## [Exercise goal]
For each record that follows, give it back exactly, with no pictures included.

## [Dataset records]

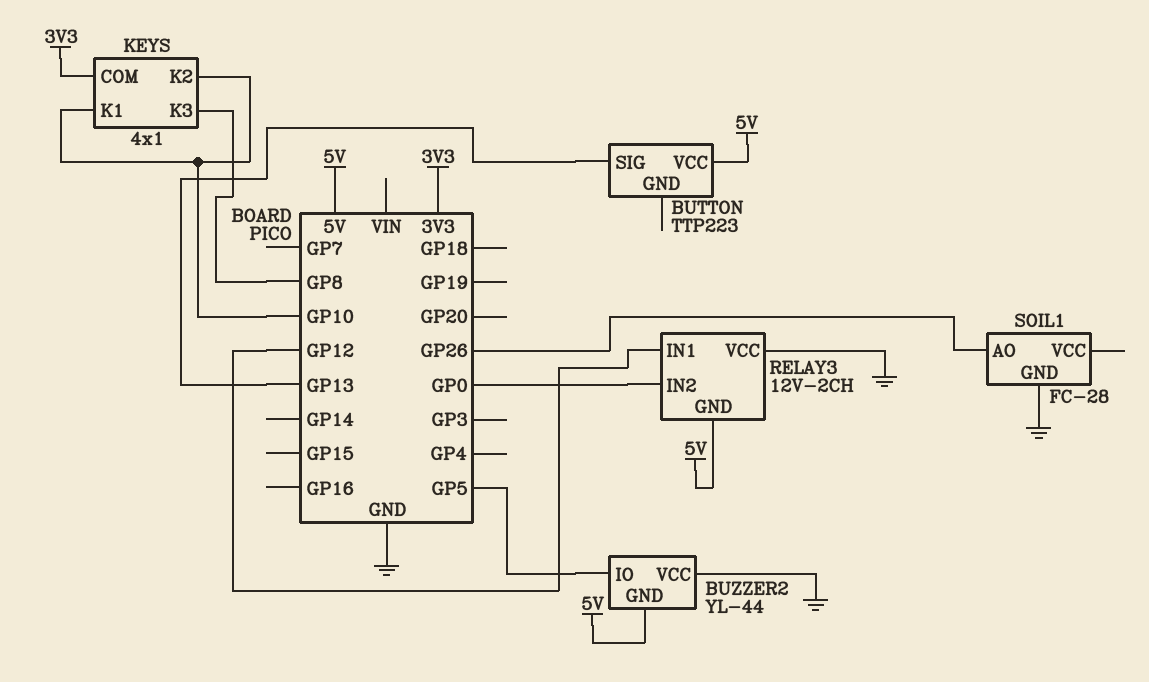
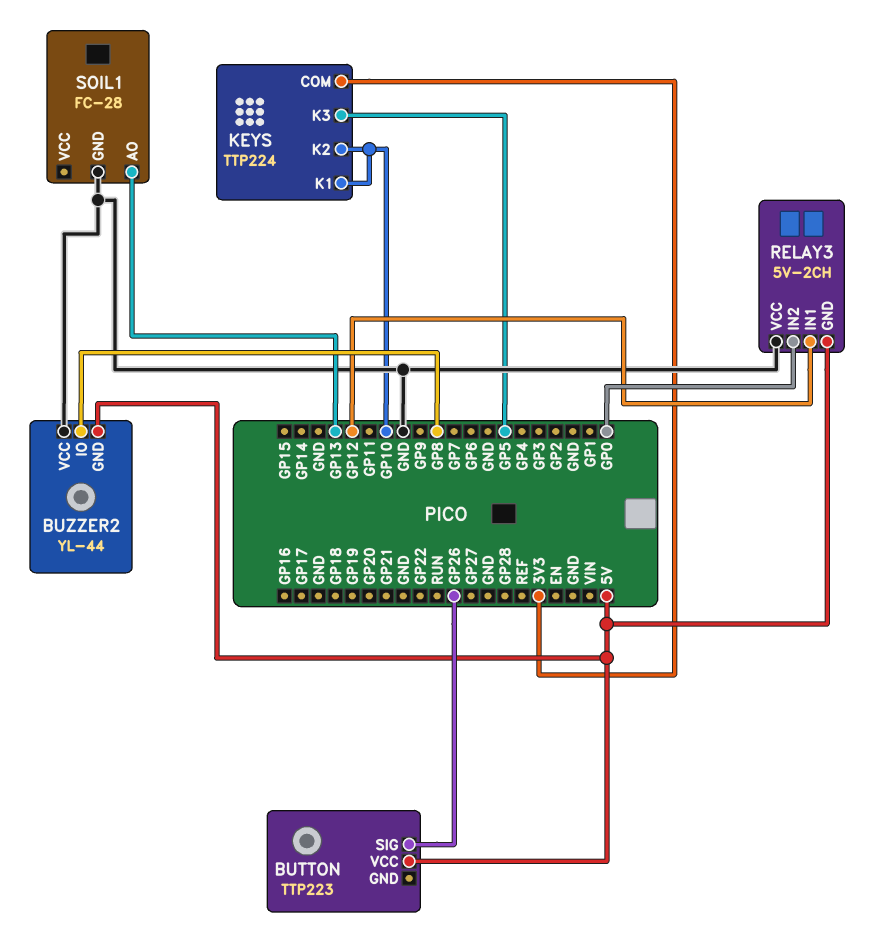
BUTTON pin SIG: GP13 -> GP26
BUZZER2 pin IO: GP5 -> GP8
KEYS: 4x1 -> TTP224
KEYS pin K3: GP8 -> GP5
RELAY3: 12V-2CH -> 5V-2CH
SOIL1 pin AO: GP26 -> GP13

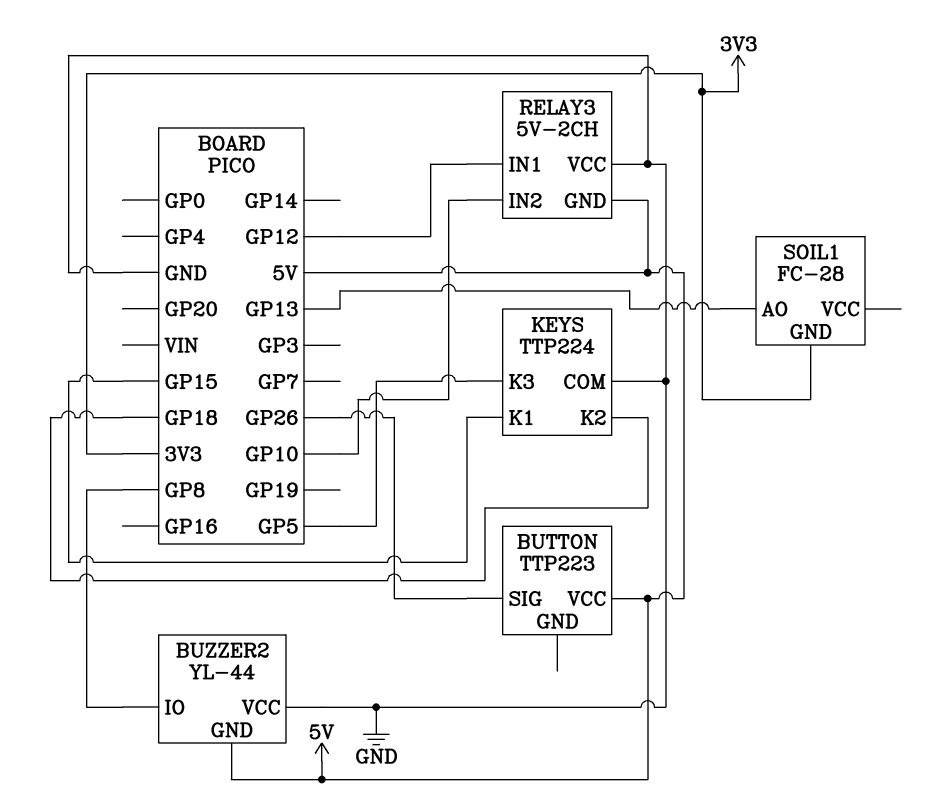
KEYS pin COM: 3V3 -> GND
KEYS pin K1: GP10 -> GP15
KEYS pin K2: GP10 -> GP18
RELAY3 pin IN2: GP0 -> GP10
SOIL1 pin GND: GND -> 3V3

## [Solution]
BUTTON pin SIG: GP13 -> GP26
BUZZER2 pin IO: GP5 -> GP8
KEYS: 4x1 -> TTP224
KEYS pin K3: GP8 -> GP5
RELAY3: 12V-2CH -> 5V-2CH
SOIL1 pin AO: GP26 -> GP13

KEYS pin COM: 3V3 -> GND
KEYS pin K1: GP10 -> GP15
KEYS pin K2: GP10 -> GP18
RELAY3 pin IN2: GP0 -> GP10
SOIL1 pin GND: GND -> 3V3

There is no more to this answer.